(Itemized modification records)
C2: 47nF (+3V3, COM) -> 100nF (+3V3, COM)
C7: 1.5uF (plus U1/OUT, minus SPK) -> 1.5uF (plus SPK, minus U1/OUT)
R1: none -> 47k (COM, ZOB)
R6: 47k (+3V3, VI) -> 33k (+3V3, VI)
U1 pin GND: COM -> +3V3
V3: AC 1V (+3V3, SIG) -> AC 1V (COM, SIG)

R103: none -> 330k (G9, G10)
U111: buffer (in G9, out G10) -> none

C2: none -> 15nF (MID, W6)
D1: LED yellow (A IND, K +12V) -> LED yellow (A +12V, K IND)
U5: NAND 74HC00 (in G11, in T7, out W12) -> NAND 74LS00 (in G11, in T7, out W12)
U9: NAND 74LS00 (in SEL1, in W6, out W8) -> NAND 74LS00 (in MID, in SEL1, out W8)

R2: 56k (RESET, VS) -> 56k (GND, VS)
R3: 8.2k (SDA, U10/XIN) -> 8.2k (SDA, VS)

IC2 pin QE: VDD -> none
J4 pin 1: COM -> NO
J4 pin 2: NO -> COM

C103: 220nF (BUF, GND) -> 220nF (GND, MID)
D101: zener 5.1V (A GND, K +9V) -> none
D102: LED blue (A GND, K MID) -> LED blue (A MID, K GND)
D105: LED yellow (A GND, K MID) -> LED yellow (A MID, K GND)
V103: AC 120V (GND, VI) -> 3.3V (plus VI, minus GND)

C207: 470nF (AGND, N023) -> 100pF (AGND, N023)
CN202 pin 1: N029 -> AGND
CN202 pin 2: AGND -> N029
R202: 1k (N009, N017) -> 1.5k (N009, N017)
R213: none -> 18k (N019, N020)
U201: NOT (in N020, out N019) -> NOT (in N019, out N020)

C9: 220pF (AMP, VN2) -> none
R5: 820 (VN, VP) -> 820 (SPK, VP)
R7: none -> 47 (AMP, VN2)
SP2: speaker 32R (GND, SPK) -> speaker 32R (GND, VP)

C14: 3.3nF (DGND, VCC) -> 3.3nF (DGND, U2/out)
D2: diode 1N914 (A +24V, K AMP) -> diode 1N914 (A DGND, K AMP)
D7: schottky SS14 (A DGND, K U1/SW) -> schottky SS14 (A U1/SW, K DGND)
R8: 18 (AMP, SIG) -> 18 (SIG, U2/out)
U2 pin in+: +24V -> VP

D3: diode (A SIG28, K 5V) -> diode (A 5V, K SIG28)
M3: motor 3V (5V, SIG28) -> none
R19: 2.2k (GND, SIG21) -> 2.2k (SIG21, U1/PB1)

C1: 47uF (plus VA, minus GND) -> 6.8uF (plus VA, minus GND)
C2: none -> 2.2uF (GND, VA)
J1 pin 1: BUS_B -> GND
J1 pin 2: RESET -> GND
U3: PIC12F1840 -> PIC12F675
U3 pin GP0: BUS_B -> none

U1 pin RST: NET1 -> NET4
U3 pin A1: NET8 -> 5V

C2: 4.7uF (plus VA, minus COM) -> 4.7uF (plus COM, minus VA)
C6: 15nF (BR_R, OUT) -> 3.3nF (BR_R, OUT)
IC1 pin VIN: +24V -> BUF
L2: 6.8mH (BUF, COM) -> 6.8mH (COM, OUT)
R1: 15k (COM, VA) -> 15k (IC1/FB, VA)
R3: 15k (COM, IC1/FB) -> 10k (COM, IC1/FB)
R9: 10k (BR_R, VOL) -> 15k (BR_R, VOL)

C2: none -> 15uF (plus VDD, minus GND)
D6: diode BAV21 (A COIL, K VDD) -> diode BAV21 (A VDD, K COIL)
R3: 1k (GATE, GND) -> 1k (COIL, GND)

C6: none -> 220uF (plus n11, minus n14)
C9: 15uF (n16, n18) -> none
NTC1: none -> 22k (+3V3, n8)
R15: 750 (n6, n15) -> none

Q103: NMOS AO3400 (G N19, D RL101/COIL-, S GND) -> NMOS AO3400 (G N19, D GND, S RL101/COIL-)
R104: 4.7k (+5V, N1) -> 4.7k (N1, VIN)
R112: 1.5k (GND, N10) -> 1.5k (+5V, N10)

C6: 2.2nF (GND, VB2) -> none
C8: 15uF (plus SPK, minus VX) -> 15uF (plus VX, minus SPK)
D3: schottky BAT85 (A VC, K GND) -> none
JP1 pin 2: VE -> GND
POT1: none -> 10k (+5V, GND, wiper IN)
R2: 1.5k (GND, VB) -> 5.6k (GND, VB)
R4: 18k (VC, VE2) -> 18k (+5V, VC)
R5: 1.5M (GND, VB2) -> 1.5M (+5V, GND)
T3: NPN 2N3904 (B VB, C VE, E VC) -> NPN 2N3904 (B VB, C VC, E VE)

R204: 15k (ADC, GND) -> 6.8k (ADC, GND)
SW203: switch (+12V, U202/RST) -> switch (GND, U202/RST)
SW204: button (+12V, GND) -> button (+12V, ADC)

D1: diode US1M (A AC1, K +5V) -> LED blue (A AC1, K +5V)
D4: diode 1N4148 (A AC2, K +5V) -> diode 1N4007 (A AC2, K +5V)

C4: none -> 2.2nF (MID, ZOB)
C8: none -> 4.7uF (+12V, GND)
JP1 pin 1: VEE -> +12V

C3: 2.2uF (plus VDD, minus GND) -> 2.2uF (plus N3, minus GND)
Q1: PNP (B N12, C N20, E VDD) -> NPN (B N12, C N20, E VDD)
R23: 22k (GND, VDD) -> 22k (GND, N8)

→ To do
Looking at the data above, write out exactly the lines that start at the one containing "J1 pin 1: BUS_B -> GND" and end at the one containing "T3: NPN 2N3904"; include both and nothing beyond.

→ Result of this exercise
J1 pin 1: BUS_B -> GND
J1 pin 2: RESET -> GND
U3: PIC12F1840 -> PIC12F675
U3 pin GP0: BUS_B -> none

U1 pin RST: NET1 -> NET4
U3 pin A1: NET8 -> 5V

C2: 4.7uF (plus VA, minus COM) -> 4.7uF (plus COM, minus VA)
C6: 15nF (BR_R, OUT) -> 3.3nF (BR_R, OUT)
IC1 pin VIN: +24V -> BUF
L2: 6.8mH (BUF, COM) -> 6.8mH (COM, OUT)
R1: 15k (COM, VA) -> 15k (IC1/FB, VA)
R3: 15k (COM, IC1/FB) -> 10k (COM, IC1/FB)
R9: 10k (BR_R, VOL) -> 15k (BR_R, VOL)

C2: none -> 15uF (plus VDD, minus GND)
D6: diode BAV21 (A COIL, K VDD) -> diode BAV21 (A VDD, K COIL)
R3: 1k (GATE, GND) -> 1k (COIL, GND)

C6: none -> 220uF (plus n11, minus n14)
C9: 15uF (n16, n18) -> none
NTC1: none -> 22k (+3V3, n8)
R15: 750 (n6, n15) -> none

Q103: NMOS AO3400 (G N19, D RL101/COIL-, S GND) -> NMOS AO3400 (G N19, D GND, S RL101/COIL-)
R104: 4.7k (+5V, N1) -> 4.7k (N1, VIN)
R112: 1.5k (GND, N10) -> 1.5k (+5V, N10)

C6: 2.2nF (GND, VB2) -> none
C8: 15uF (plus SPK, minus VX) -> 15uF (plus VX, minus SPK)
D3: schottky BAT85 (A VC, K GND) -> none
JP1 pin 2: VE -> GND
POT1: none -> 10k (+5V, GND, wiper IN)
R2: 1.5k (GND, VB) -> 5.6k (GND, VB)
R4: 18k (VC, VE2) -> 18k (+5V, VC)
R5: 1.5M (GND, VB2) -> 1.5M (+5V, GND)
T3: NPN 2N3904 (B VB, C VE, E VC) -> NPN 2N3904 (B VB, C VC, E VE)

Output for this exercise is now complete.